===== Data for processing =====

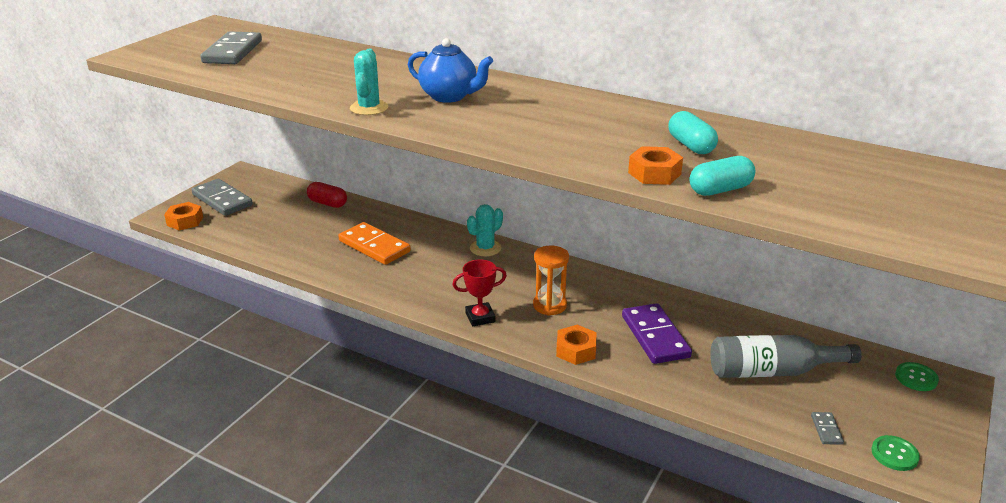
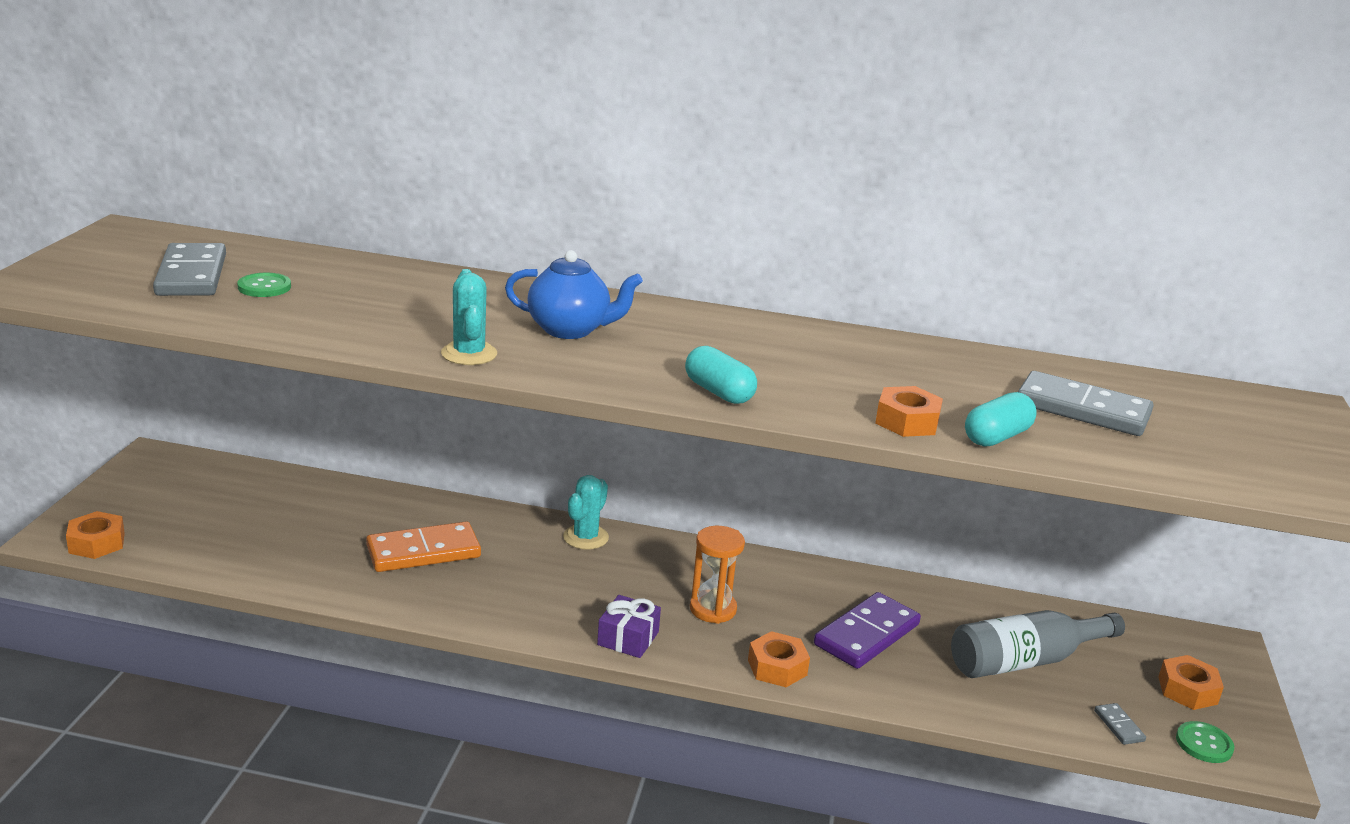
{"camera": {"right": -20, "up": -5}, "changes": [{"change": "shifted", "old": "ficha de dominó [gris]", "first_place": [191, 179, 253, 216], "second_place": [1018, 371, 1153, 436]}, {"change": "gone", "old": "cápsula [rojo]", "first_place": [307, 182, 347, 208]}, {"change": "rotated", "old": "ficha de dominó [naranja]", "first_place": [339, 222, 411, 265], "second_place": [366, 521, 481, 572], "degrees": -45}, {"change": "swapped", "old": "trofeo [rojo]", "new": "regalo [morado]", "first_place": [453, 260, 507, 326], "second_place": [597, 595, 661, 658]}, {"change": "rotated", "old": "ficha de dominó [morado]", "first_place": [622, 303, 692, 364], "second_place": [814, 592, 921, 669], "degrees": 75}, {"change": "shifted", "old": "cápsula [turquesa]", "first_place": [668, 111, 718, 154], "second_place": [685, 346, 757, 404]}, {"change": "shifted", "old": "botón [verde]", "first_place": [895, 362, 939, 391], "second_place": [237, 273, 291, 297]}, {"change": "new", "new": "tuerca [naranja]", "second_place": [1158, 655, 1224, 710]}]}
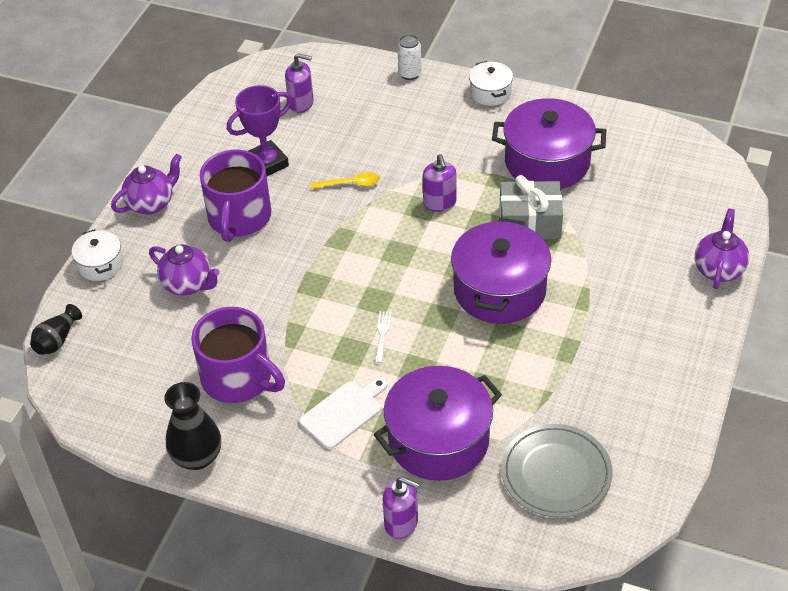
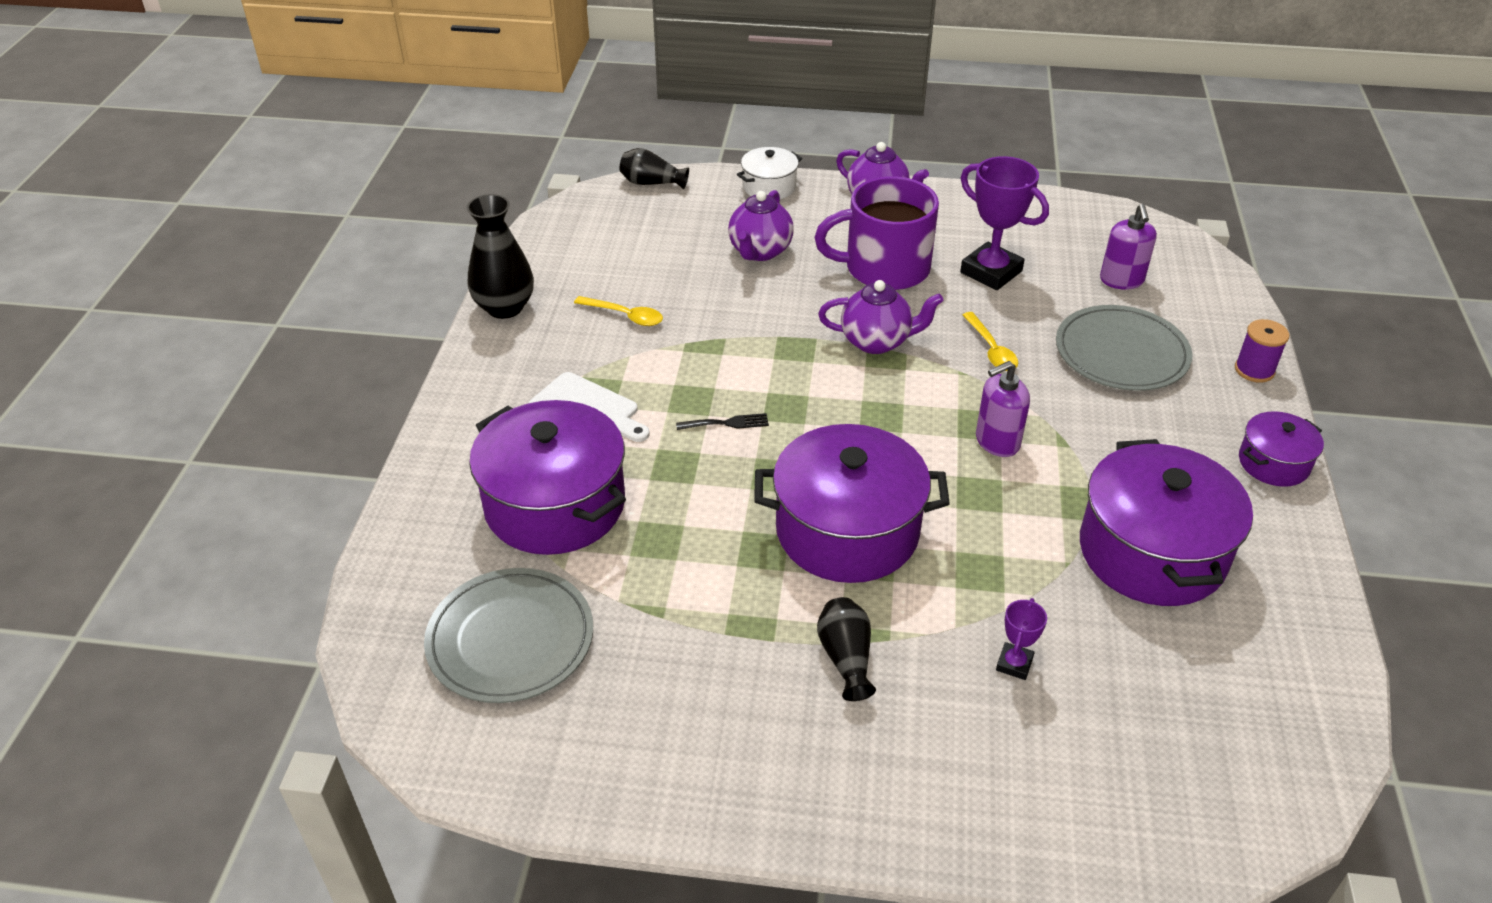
{"camera": {"right": 75, "up": -5}, "changes": [{"change": "swapped", "old": "taza [morado]", "new": "cuchara [amarillo]", "first_place": [191, 307, 285, 403], "second_place": [574, 296, 663, 326]}, {"change": "repainted", "old": "tenedor [blanco]", "new": "tenedor [negro]", "first_place": [375, 311, 392, 363], "second_place": [676, 413, 769, 430]}, {"change": "gone", "old": "dispensador de jabón [morado]", "first_place": [382, 477, 419, 539]}, {"change": "swapped", "old": "lata [blanco]", "new": "carrete [morado]", "first_place": [397, 34, 421, 80], "second_place": [1235, 319, 1289, 383]}, {"change": "repainted", "old": "olla [blanco]", "new": "olla [morado]", "first_place": [469, 61, 513, 106], "second_place": [1239, 411, 1324, 487]}, {"change": "gone", "old": "regalo [gris]", "first_place": [500, 175, 563, 239]}, {"change": "shifted", "old": "tetera [morado]", "first_place": [695, 209, 749, 289], "second_place": [818, 280, 943, 354]}, {"change": "new", "new": "florero [negro]", "second_place": [817, 597, 876, 701]}, {"change": "new", "new": "trofeo [morado]", "second_place": [996, 598, 1047, 680]}, {"change": "new", "new": "plato [gris]", "second_place": [1056, 305, 1192, 391]}]}
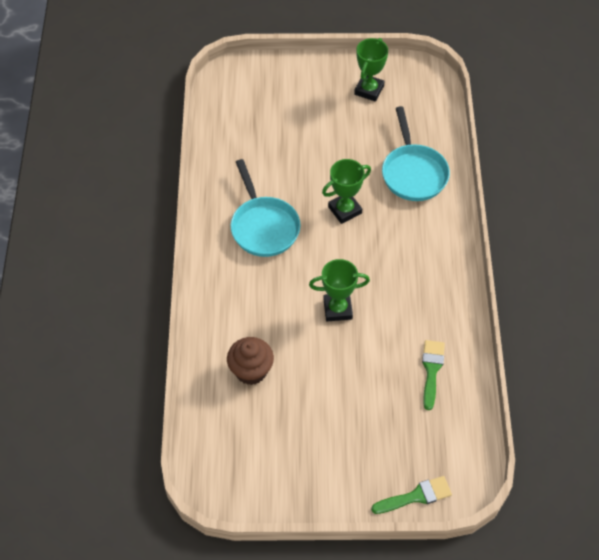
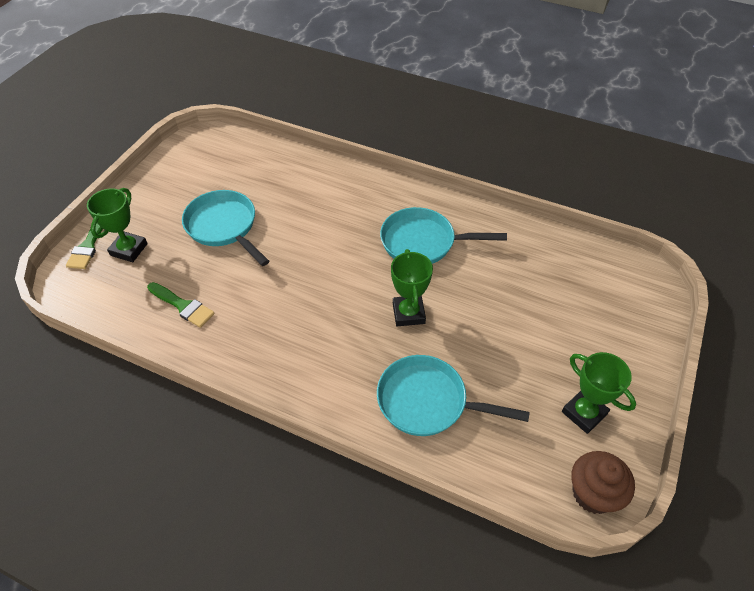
{"camera": {"right": 115, "up": -5}, "changes": [{"change": "shifted", "old": "magdalena [marrón]", "first_place": [227, 337, 274, 385], "second_place": [571, 451, 635, 514]}, {"change": "shifted", "old": "trofeo [verde]", "first_place": [309, 259, 370, 321], "second_place": [87, 188, 148, 262]}, {"change": "new", "new": "sartén [turquesa]", "second_place": [182, 190, 269, 266]}]}
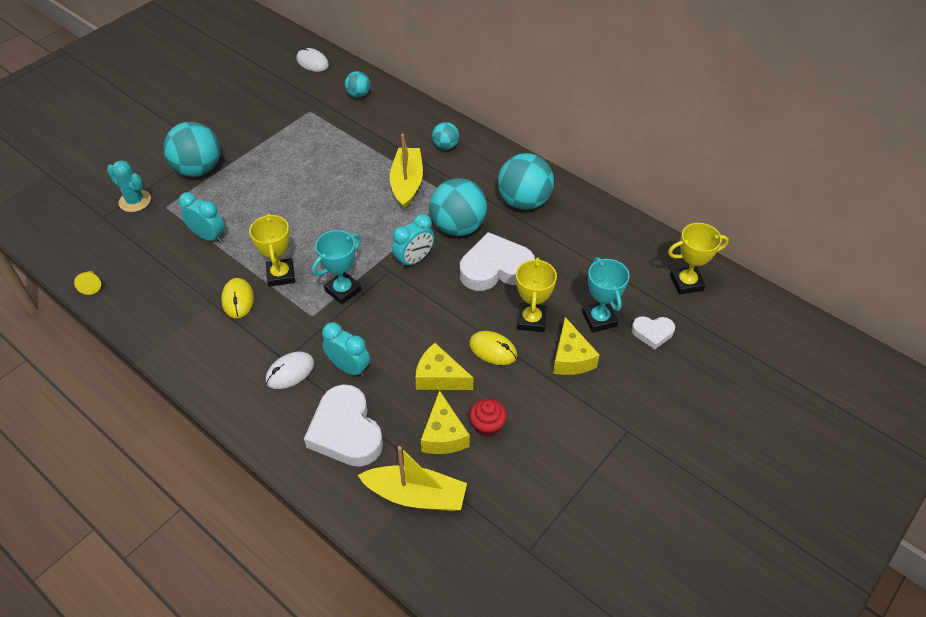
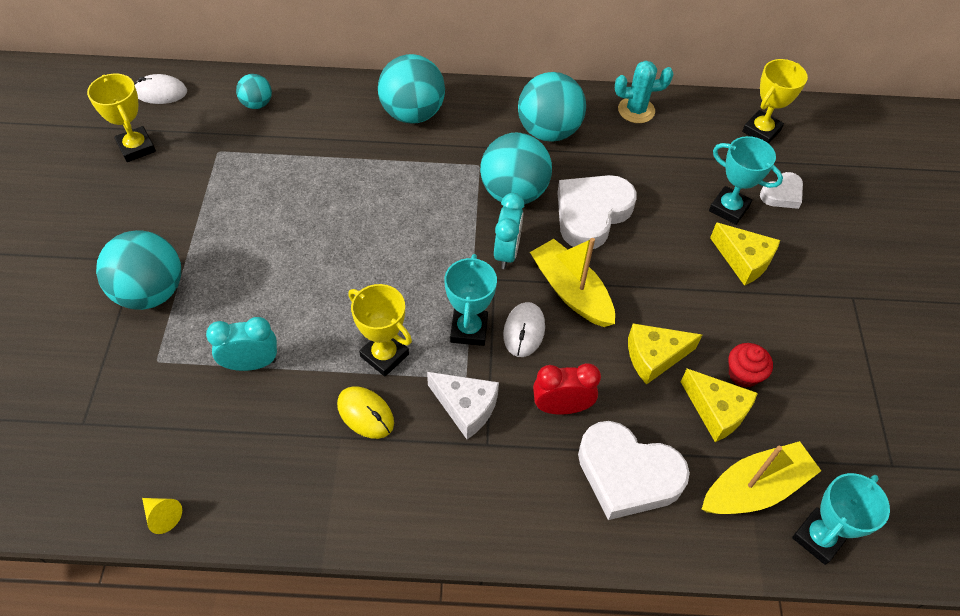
{"camera": {"right": -40, "up": 5}, "changes": [{"change": "shifted", "old": "cactus [turquesa]", "first_place": [107, 160, 151, 212], "second_place": [615, 61, 673, 123]}, {"change": "shifted", "old": "ratón [blanco]", "first_place": [266, 352, 314, 389], "second_place": [503, 302, 545, 357]}, {"change": "repainted", "old": "despertador [turquesa]", "new": "despertador [rojo]", "first_place": [322, 322, 370, 377], "second_place": [533, 363, 601, 414]}, {"change": "shifted", "old": "barco [amarillo]", "first_place": [390, 134, 423, 210], "second_place": [530, 238, 615, 327]}, {"change": "scaled", "old": "pelota [turquesa]", "first_place": [432, 122, 459, 150], "second_place": [378, 54, 445, 124], "factor": 1.92}, {"change": "gone", "old": "ratón [amarillo]", "first_place": [469, 331, 517, 365]}, {"change": "shifted", "old": "trofeo [amarillo]", "first_place": [516, 257, 557, 332], "second_place": [87, 73, 156, 162]}, {"change": "new", "new": "queso [blanco]", "second_place": [427, 372, 499, 439]}, {"change": "new", "new": "trofeo [turquesa]", "second_place": [792, 473, 890, 565]}]}
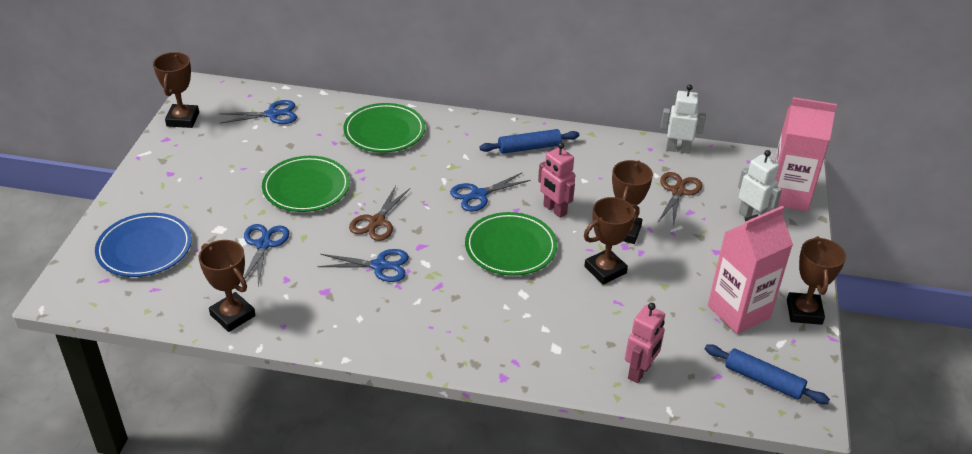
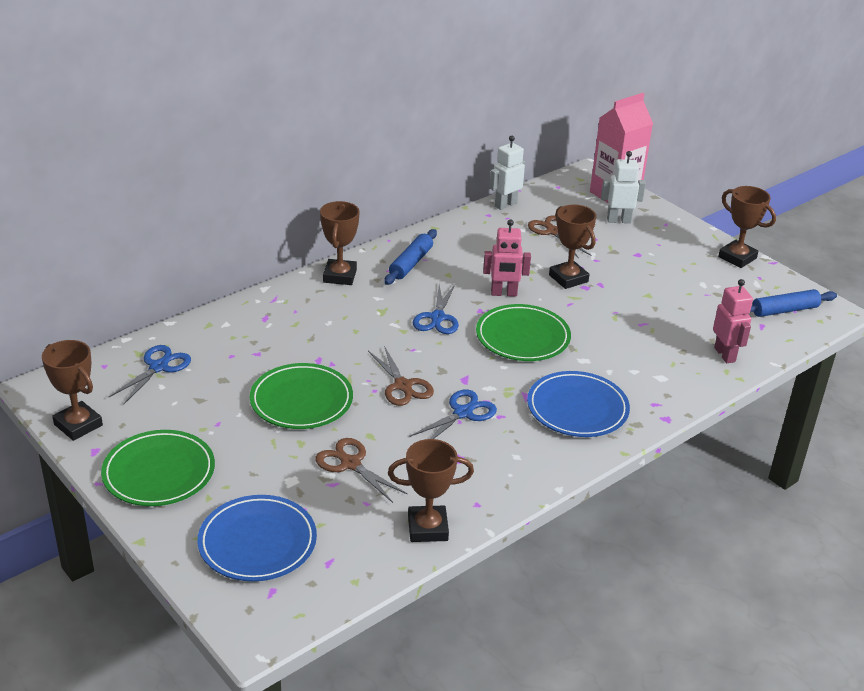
{"camera": {"right": -50, "up": -5}, "changes": [{"change": "repainted", "old": "tijeras [azul]", "new": "tijeras [marrón]", "first_place": [244, 224, 289, 286], "second_place": [315, 438, 408, 503]}, {"change": "shifted", "old": "plato [verde]", "first_place": [343, 103, 425, 153], "second_place": [101, 430, 215, 506]}, {"change": "shifted", "old": "trofeo [marrón]", "first_place": [584, 197, 640, 285], "second_place": [320, 201, 360, 285]}, {"change": "gone", "old": "cartón de leche [rosa]", "first_place": [708, 206, 793, 334]}, {"change": "new", "new": "plato [azul]", "second_place": [527, 371, 630, 437]}]}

=====

Aim of the task –
Skip the pictures, then return the rest of the data exactly.

Answer to the problem –
{"camera": {"right": -20, "up": -5}, "changes": [{"change": "shifted", "old": "ficha de dominó [gris]", "first_place": [191, 179, 253, 216], "second_place": [1018, 371, 1153, 436]}, {"change": "gone", "old": "cápsula [rojo]", "first_place": [307, 182, 347, 208]}, {"change": "rotated", "old": "ficha de dominó [naranja]", "first_place": [339, 222, 411, 265], "second_place": [366, 521, 481, 572], "degrees": -45}, {"change": "swapped", "old": "trofeo [rojo]", "new": "regalo [morado]", "first_place": [453, 260, 507, 326], "second_place": [597, 595, 661, 658]}, {"change": "rotated", "old": "ficha de dominó [morado]", "first_place": [622, 303, 692, 364], "second_place": [814, 592, 921, 669], "degrees": 75}, {"change": "shifted", "old": "cápsula [turquesa]", "first_place": [668, 111, 718, 154], "second_place": [685, 346, 757, 404]}, {"change": "shifted", "old": "botón [verde]", "first_place": [895, 362, 939, 391], "second_place": [237, 273, 291, 297]}, {"change": "new", "new": "tuerca [naranja]", "second_place": [1158, 655, 1224, 710]}]}
{"camera": {"right": 75, "up": -5}, "changes": [{"change": "swapped", "old": "taza [morado]", "new": "cuchara [amarillo]", "first_place": [191, 307, 285, 403], "second_place": [574, 296, 663, 326]}, {"change": "repainted", "old": "tenedor [blanco]", "new": "tenedor [negro]", "first_place": [375, 311, 392, 363], "second_place": [676, 413, 769, 430]}, {"change": "gone", "old": "dispensador de jabón [morado]", "first_place": [382, 477, 419, 539]}, {"change": "swapped", "old": "lata [blanco]", "new": "carrete [morado]", "first_place": [397, 34, 421, 80], "second_place": [1235, 319, 1289, 383]}, {"change": "repainted", "old": "olla [blanco]", "new": "olla [morado]", "first_place": [469, 61, 513, 106], "second_place": [1239, 411, 1324, 487]}, {"change": "gone", "old": "regalo [gris]", "first_place": [500, 175, 563, 239]}, {"change": "shifted", "old": "tetera [morado]", "first_place": [695, 209, 749, 289], "second_place": [818, 280, 943, 354]}, {"change": "new", "new": "florero [negro]", "second_place": [817, 597, 876, 701]}, {"change": "new", "new": "trofeo [morado]", "second_place": [996, 598, 1047, 680]}, {"change": "new", "new": "plato [gris]", "second_place": [1056, 305, 1192, 391]}]}
{"camera": {"right": 115, "up": -5}, "changes": [{"change": "shifted", "old": "magdalena [marrón]", "first_place": [227, 337, 274, 385], "second_place": [571, 451, 635, 514]}, {"change": "shifted", "old": "trofeo [verde]", "first_place": [309, 259, 370, 321], "second_place": [87, 188, 148, 262]}, {"change": "new", "new": "sartén [turquesa]", "second_place": [182, 190, 269, 266]}]}
{"camera": {"right": -40, "up": 5}, "changes": [{"change": "shifted", "old": "cactus [turquesa]", "first_place": [107, 160, 151, 212], "second_place": [615, 61, 673, 123]}, {"change": "shifted", "old": "ratón [blanco]", "first_place": [266, 352, 314, 389], "second_place": [503, 302, 545, 357]}, {"change": "repainted", "old": "despertador [turquesa]", "new": "despertador [rojo]", "first_place": [322, 322, 370, 377], "second_place": [533, 363, 601, 414]}, {"change": "shifted", "old": "barco [amarillo]", "first_place": [390, 134, 423, 210], "second_place": [530, 238, 615, 327]}, {"change": "scaled", "old": "pelota [turquesa]", "first_place": [432, 122, 459, 150], "second_place": [378, 54, 445, 124], "factor": 1.92}, {"change": "gone", "old": "ratón [amarillo]", "first_place": [469, 331, 517, 365]}, {"change": "shifted", "old": "trofeo [amarillo]", "first_place": [516, 257, 557, 332], "second_place": [87, 73, 156, 162]}, {"change": "new", "new": "queso [blanco]", "second_place": [427, 372, 499, 439]}, {"change": "new", "new": "trofeo [turquesa]", "second_place": [792, 473, 890, 565]}]}
{"camera": {"right": -50, "up": -5}, "changes": [{"change": "repainted", "old": "tijeras [azul]", "new": "tijeras [marrón]", "first_place": [244, 224, 289, 286], "second_place": [315, 438, 408, 503]}, {"change": "shifted", "old": "plato [verde]", "first_place": [343, 103, 425, 153], "second_place": [101, 430, 215, 506]}, {"change": "shifted", "old": "trofeo [marrón]", "first_place": [584, 197, 640, 285], "second_place": [320, 201, 360, 285]}, {"change": "gone", "old": "cartón de leche [rosa]", "first_place": [708, 206, 793, 334]}, {"change": "new", "new": "plato [azul]", "second_place": [527, 371, 630, 437]}]}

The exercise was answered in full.